[Start of section]

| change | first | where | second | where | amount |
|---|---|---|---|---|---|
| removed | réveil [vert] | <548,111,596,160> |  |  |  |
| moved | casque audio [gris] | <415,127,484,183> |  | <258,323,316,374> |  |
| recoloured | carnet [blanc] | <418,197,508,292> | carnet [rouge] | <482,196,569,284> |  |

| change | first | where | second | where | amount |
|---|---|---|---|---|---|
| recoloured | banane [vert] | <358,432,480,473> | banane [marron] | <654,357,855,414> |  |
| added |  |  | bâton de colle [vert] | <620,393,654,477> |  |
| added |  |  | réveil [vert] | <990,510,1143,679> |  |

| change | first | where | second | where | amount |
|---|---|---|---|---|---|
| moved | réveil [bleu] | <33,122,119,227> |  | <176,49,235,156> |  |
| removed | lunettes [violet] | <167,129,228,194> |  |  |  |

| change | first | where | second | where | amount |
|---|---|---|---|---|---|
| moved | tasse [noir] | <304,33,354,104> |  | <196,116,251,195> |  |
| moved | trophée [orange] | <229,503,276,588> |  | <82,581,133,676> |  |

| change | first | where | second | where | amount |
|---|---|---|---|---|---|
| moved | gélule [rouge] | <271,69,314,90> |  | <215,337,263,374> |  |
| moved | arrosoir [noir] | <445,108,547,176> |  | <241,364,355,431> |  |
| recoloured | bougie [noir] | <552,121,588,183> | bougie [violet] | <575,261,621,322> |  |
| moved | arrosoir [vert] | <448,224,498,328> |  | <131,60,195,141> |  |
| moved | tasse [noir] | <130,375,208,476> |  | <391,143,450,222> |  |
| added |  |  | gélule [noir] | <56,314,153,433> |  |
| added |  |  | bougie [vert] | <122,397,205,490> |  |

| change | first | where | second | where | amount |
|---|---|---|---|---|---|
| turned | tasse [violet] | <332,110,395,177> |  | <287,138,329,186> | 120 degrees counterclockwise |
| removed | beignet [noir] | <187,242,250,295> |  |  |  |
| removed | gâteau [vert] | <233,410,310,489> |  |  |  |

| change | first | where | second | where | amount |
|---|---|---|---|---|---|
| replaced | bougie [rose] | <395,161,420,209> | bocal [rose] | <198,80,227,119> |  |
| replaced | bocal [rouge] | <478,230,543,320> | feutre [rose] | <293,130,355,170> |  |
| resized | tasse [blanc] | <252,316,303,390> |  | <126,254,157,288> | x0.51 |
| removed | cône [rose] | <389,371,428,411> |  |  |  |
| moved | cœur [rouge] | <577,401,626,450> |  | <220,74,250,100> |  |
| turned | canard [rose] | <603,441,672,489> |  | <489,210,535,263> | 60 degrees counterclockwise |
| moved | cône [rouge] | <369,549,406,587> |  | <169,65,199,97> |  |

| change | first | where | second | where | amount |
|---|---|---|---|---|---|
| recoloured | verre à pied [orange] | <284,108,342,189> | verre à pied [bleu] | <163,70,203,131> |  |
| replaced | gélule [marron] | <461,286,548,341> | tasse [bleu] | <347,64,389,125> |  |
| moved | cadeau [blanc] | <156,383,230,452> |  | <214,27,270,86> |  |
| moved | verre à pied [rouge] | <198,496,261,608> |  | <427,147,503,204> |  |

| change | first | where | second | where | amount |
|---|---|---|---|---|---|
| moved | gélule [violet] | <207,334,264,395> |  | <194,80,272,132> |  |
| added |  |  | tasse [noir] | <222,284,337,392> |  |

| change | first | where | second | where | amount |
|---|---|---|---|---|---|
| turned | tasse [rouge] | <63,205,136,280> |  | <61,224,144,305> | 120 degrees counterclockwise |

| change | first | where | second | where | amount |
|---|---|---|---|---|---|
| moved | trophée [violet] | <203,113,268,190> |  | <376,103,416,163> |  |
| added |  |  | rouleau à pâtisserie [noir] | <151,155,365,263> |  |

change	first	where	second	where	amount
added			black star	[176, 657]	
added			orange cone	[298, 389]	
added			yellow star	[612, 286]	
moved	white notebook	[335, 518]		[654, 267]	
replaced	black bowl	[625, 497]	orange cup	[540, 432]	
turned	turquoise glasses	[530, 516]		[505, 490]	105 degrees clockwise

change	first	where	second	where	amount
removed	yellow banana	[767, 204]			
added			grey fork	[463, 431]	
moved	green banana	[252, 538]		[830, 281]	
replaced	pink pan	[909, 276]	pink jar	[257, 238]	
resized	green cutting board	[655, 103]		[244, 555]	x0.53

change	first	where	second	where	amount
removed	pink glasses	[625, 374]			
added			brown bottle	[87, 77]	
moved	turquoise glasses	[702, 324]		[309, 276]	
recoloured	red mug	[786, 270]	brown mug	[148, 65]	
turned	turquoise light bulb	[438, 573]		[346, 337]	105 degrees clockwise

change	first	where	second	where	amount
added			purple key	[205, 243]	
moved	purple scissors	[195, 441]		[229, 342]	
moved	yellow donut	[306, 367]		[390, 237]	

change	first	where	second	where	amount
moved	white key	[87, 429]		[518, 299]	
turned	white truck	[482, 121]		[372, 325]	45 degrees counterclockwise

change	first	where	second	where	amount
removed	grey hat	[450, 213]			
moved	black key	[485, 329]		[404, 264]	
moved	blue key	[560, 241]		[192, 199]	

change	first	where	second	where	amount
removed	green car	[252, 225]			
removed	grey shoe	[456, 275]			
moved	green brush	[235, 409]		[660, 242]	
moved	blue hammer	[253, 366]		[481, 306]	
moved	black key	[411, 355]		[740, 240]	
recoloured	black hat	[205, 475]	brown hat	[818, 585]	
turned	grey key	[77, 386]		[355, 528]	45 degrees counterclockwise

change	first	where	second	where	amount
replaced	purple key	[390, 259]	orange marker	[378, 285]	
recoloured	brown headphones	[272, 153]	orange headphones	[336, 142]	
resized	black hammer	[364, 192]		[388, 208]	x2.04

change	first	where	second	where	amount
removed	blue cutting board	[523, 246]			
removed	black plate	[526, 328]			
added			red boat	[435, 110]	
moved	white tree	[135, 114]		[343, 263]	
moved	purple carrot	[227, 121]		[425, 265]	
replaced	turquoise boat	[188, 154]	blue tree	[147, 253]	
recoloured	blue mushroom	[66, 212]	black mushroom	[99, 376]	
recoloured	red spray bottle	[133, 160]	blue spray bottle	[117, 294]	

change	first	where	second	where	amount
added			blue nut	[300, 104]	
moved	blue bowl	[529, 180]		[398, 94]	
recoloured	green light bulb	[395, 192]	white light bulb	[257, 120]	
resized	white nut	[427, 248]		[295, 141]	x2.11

[End of section]

GOAL OF THE EXERCISE: The answer is every line in the data where the word "recoloured" appears.

YOUR SOLUTION:
| recoloured | carnet [blanc] | <418,197,508,292> | carnet [rouge] | <482,196,569,284> |  |
| recoloured | banane [vert] | <358,432,480,473> | banane [marron] | <654,357,855,414> |  |
| recoloured | bougie [noir] | <552,121,588,183> | bougie [violet] | <575,261,621,322> |  |
| recoloured | verre à pied [orange] | <284,108,342,189> | verre à pied [bleu] | <163,70,203,131> |  |
recoloured	red mug	[786, 270]	brown mug	[148, 65]	
recoloured	black hat	[205, 475]	brown hat	[818, 585]	
recoloured	brown headphones	[272, 153]	orange headphones	[336, 142]	
recoloured	blue mushroom	[66, 212]	black mushroom	[99, 376]	
recoloured	red spray bottle	[133, 160]	blue spray bottle	[117, 294]	
recoloured	green light bulb	[395, 192]	white light bulb	[257, 120]	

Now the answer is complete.